Records
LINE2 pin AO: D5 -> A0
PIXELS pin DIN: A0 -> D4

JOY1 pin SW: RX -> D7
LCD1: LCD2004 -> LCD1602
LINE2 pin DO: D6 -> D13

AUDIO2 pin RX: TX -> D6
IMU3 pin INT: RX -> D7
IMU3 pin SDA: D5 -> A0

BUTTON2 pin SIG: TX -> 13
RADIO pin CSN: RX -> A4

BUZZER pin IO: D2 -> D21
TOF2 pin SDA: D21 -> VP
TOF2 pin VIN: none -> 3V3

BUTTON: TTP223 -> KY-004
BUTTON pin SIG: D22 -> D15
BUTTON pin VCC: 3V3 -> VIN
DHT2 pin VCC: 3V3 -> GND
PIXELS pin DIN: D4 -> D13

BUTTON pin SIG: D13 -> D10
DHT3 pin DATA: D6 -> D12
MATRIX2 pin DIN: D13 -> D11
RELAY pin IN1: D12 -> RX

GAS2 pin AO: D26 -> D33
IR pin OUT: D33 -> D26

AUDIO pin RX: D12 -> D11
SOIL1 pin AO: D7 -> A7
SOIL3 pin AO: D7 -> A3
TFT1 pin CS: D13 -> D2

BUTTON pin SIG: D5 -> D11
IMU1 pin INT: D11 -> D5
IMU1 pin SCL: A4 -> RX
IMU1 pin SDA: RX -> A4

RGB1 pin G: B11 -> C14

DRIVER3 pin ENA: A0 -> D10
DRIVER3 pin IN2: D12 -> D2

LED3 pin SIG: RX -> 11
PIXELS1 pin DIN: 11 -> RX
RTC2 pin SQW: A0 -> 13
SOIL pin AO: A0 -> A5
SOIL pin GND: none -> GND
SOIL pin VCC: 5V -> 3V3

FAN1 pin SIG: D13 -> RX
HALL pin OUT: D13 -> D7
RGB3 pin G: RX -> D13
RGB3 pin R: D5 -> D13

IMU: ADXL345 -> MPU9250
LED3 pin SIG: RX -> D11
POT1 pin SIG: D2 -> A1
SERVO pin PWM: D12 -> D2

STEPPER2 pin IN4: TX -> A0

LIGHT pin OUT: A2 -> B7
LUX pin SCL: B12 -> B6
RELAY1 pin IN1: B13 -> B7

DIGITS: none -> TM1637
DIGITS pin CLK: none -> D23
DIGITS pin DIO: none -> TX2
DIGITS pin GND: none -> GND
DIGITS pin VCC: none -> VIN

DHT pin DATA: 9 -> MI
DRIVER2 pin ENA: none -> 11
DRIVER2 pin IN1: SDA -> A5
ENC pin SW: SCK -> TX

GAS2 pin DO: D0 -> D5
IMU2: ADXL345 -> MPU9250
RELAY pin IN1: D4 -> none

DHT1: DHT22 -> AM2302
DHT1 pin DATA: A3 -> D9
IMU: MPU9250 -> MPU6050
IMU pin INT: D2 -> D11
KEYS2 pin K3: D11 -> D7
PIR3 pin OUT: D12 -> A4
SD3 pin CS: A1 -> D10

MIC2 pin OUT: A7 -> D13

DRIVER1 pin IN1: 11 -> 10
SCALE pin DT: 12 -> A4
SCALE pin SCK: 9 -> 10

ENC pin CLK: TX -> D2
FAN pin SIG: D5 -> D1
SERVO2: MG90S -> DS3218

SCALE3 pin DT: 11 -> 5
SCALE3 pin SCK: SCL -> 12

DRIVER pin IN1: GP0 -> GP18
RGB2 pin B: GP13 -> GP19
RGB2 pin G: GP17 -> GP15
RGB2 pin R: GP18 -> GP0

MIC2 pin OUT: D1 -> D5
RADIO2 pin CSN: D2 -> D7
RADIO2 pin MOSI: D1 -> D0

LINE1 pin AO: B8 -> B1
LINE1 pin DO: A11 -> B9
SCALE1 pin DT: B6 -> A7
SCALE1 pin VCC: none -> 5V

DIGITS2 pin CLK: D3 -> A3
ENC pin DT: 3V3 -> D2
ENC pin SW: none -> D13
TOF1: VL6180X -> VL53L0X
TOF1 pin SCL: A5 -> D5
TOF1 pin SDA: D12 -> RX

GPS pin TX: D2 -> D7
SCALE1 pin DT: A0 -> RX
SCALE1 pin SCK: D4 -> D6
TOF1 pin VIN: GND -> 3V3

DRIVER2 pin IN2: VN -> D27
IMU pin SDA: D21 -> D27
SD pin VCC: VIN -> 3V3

Aim of the exercise
In the listing above, locate the line containing "RGB3 pin G: RX -> D13" and the line containing "DRIVER2 pin IN1: SDA -> A5", then transcribe both and every line between them verbatim.

Written response
RGB3 pin G: RX -> D13
RGB3 pin R: D5 -> D13

IMU: ADXL345 -> MPU9250
LED3 pin SIG: RX -> D11
POT1 pin SIG: D2 -> A1
SERVO pin PWM: D12 -> D2

STEPPER2 pin IN4: TX -> A0

LIGHT pin OUT: A2 -> B7
LUX pin SCL: B12 -> B6
RELAY1 pin IN1: B13 -> B7

DIGITS: none -> TM1637
DIGITS pin CLK: none -> D23
DIGITS pin DIO: none -> TX2
DIGITS pin GND: none -> GND
DIGITS pin VCC: none -> VIN

DHT pin DATA: 9 -> MI
DRIVER2 pin ENA: none -> 11
DRIVER2 pin IN1: SDA -> A5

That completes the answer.